• _GOAL OF THE EXERCISE_: Begin at the line that holds "none -> green fork [731,423,777,525]" and copy each line exactly until the data below ends, including that last line but no pictures.

• _TASK INPUT_:
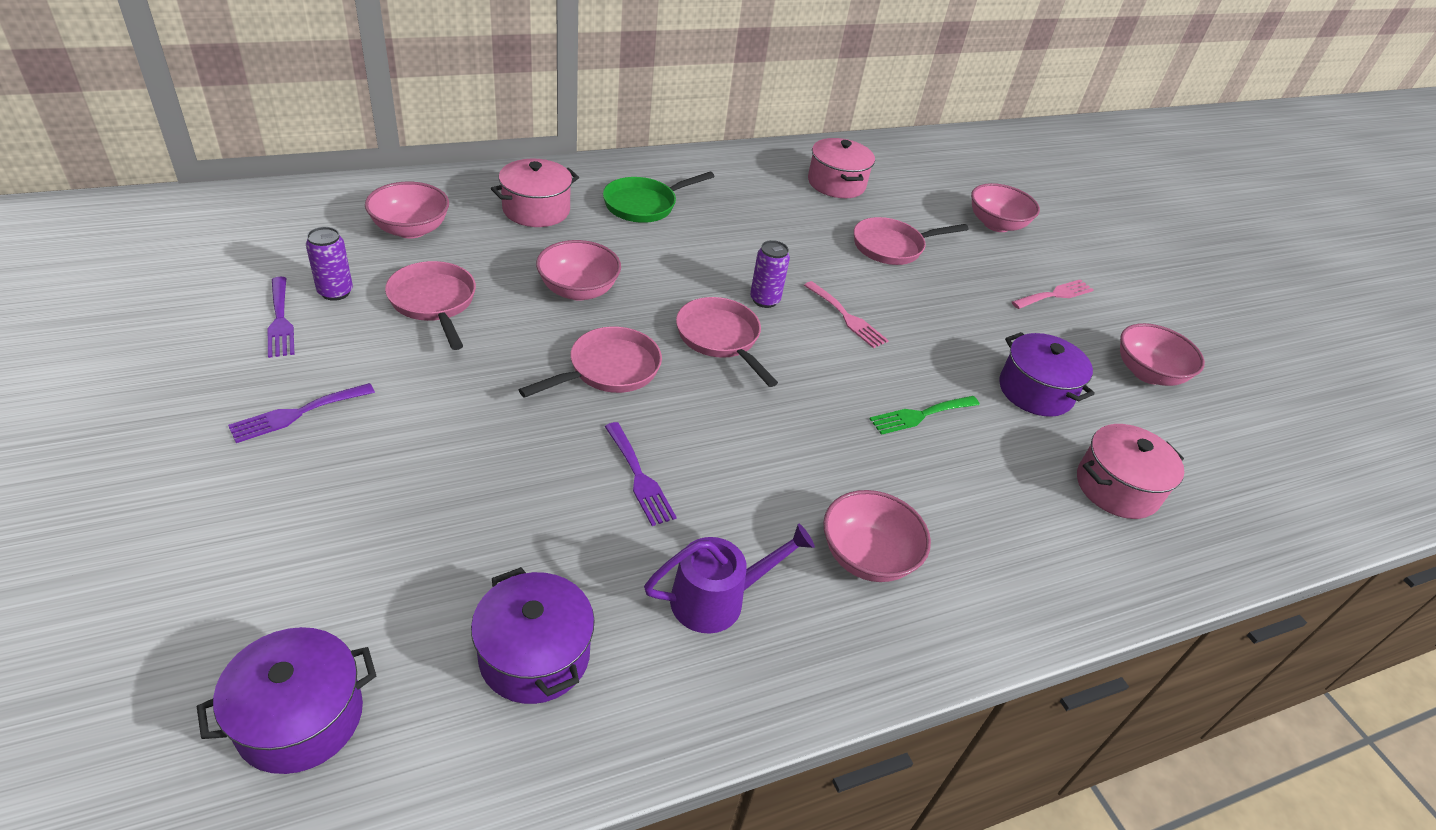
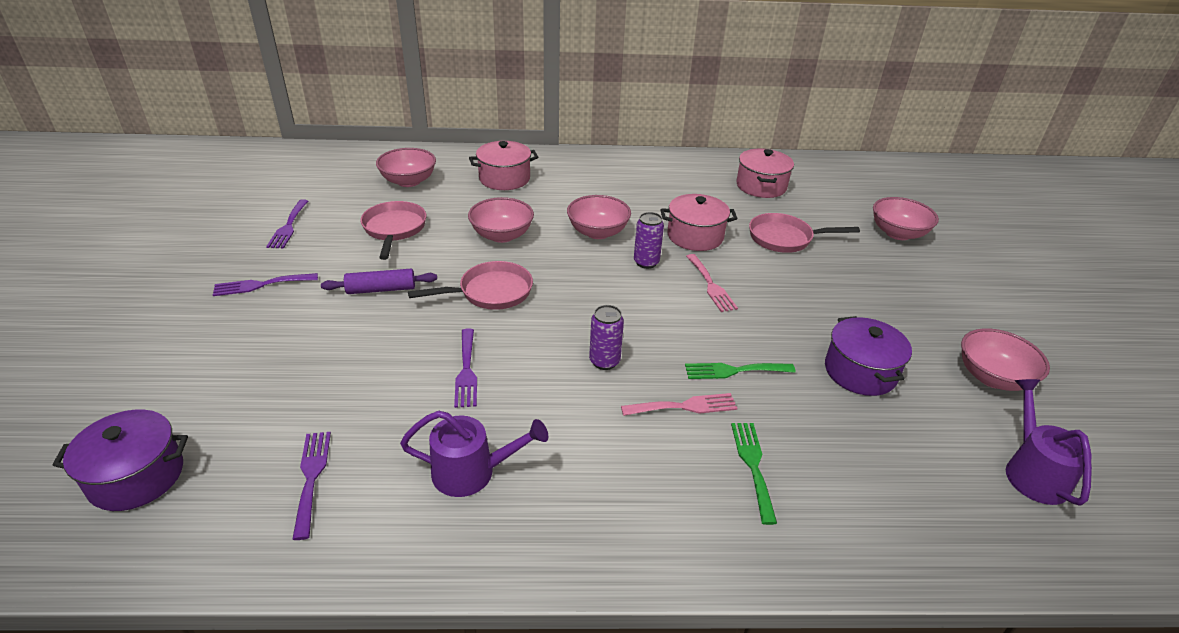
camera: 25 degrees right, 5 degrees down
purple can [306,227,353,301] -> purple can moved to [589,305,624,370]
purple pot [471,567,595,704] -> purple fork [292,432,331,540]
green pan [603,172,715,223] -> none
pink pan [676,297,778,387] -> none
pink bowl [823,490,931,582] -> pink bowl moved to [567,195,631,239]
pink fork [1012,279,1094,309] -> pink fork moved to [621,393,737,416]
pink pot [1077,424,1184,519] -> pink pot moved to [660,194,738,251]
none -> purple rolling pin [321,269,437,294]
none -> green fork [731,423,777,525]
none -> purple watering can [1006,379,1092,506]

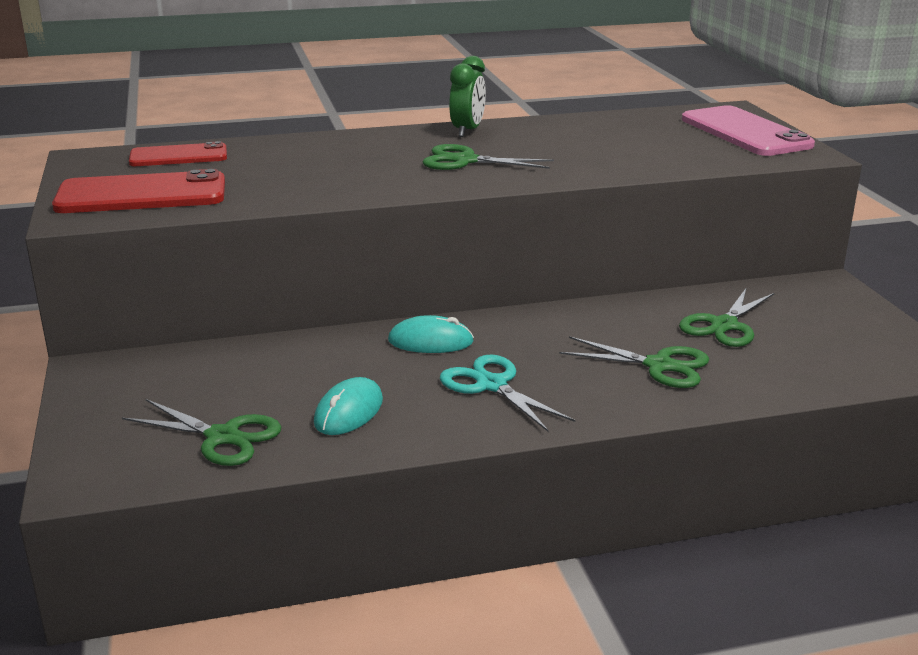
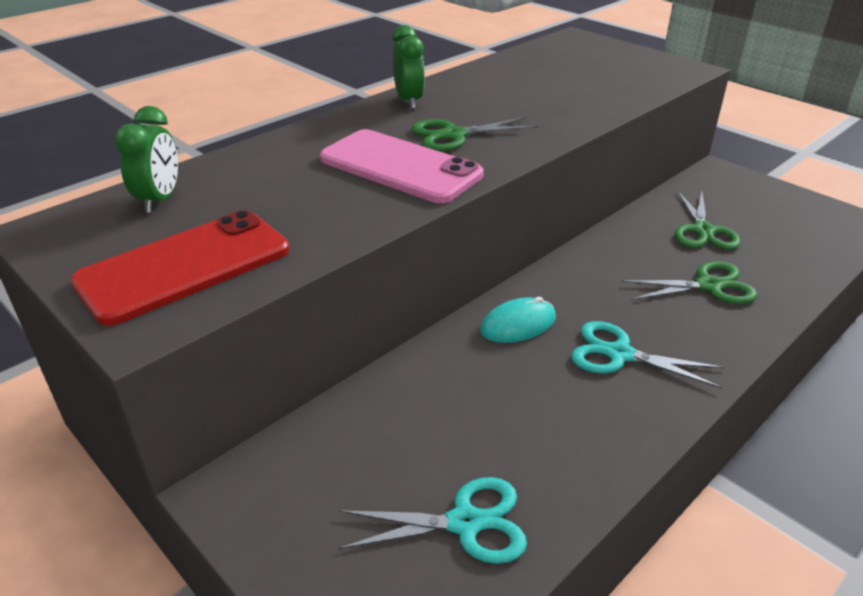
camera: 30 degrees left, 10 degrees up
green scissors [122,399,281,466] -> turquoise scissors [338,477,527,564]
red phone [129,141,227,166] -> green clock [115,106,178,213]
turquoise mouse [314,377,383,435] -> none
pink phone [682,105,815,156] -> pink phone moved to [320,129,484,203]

• _ANSWER TO THE EXERCISE_:
none -> green fork [731,423,777,525]
none -> purple watering can [1006,379,1092,506]

camera: 30 degrees left, 10 degrees up
green scissors [122,399,281,466] -> turquoise scissors [338,477,527,564]
red phone [129,141,227,166] -> green clock [115,106,178,213]
turquoise mouse [314,377,383,435] -> none
pink phone [682,105,815,156] -> pink phone moved to [320,129,484,203]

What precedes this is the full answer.